BEGIN EXTRACTED INFORMATION

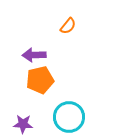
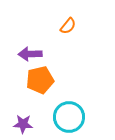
purple arrow: moved 4 px left, 1 px up
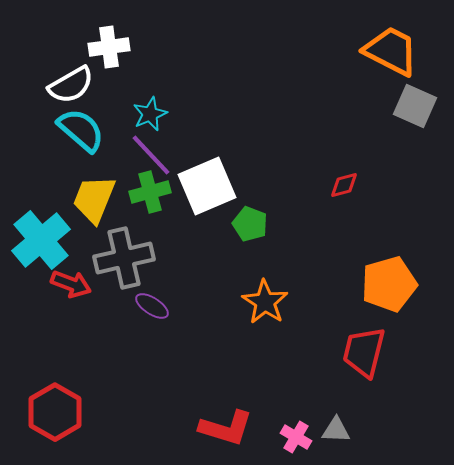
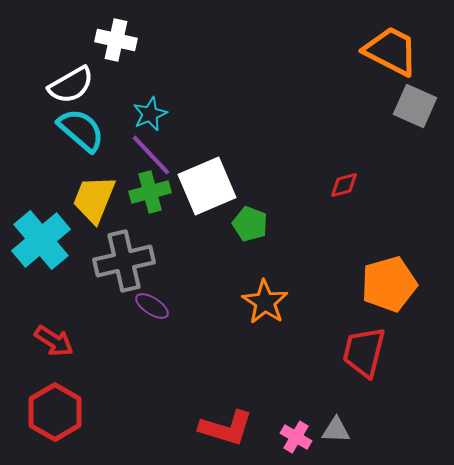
white cross: moved 7 px right, 7 px up; rotated 21 degrees clockwise
gray cross: moved 3 px down
red arrow: moved 17 px left, 57 px down; rotated 12 degrees clockwise
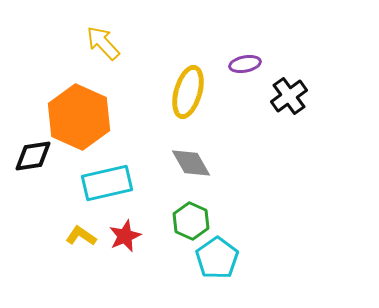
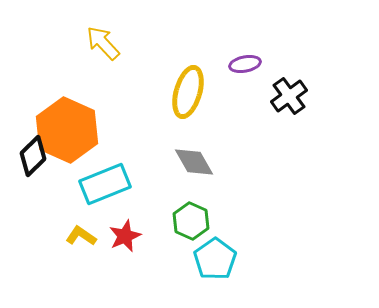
orange hexagon: moved 12 px left, 13 px down
black diamond: rotated 36 degrees counterclockwise
gray diamond: moved 3 px right, 1 px up
cyan rectangle: moved 2 px left, 1 px down; rotated 9 degrees counterclockwise
cyan pentagon: moved 2 px left, 1 px down
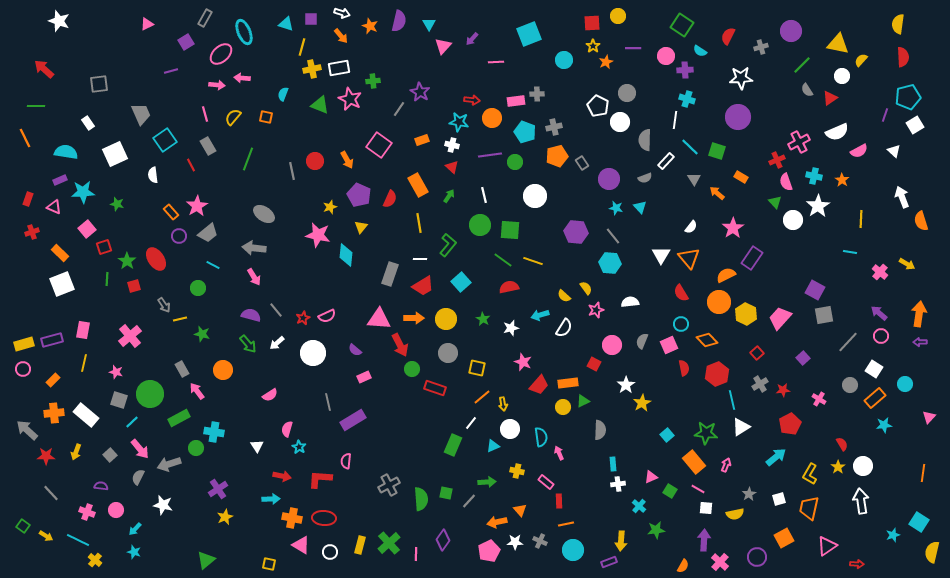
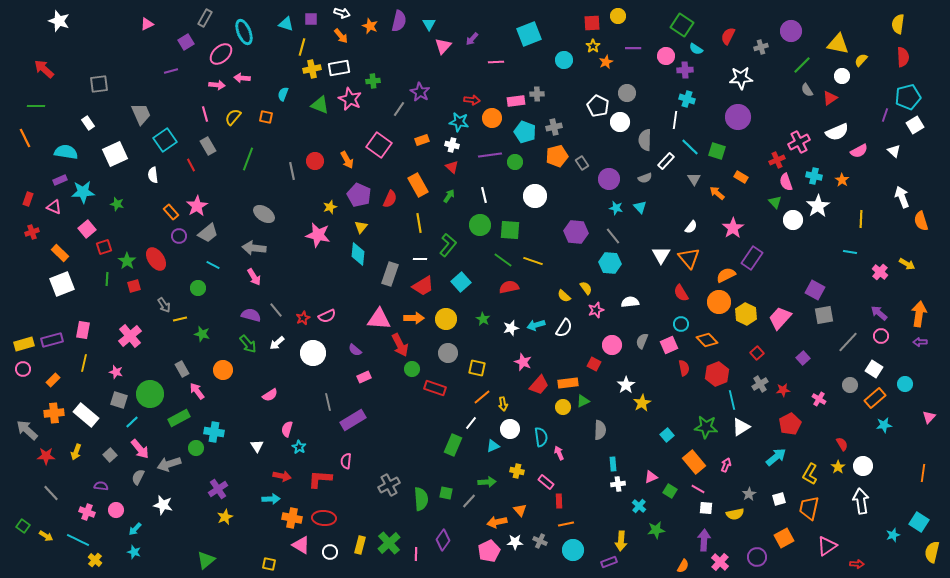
cyan semicircle at (700, 51): moved 4 px left, 2 px up
cyan diamond at (346, 255): moved 12 px right, 1 px up
cyan arrow at (540, 315): moved 4 px left, 10 px down
green star at (706, 433): moved 6 px up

END EXTRACTED INFORMATION

• [YOUR INSTRUCTIONS]
Your reply should be the entries copied exactly, with all images omitted.

• [ANSWER]
purple arrow: moved 4 px left, 1 px up
white cross: moved 7 px right, 7 px up; rotated 21 degrees clockwise
gray cross: moved 3 px down
red arrow: moved 17 px left, 57 px down; rotated 12 degrees clockwise
orange hexagon: moved 12 px left, 13 px down
black diamond: rotated 36 degrees counterclockwise
gray diamond: moved 3 px right, 1 px up
cyan rectangle: moved 2 px left, 1 px down; rotated 9 degrees counterclockwise
cyan pentagon: moved 2 px left, 1 px down
cyan semicircle at (700, 51): moved 4 px left, 2 px up
cyan diamond at (346, 255): moved 12 px right, 1 px up
cyan arrow at (540, 315): moved 4 px left, 10 px down
green star at (706, 433): moved 6 px up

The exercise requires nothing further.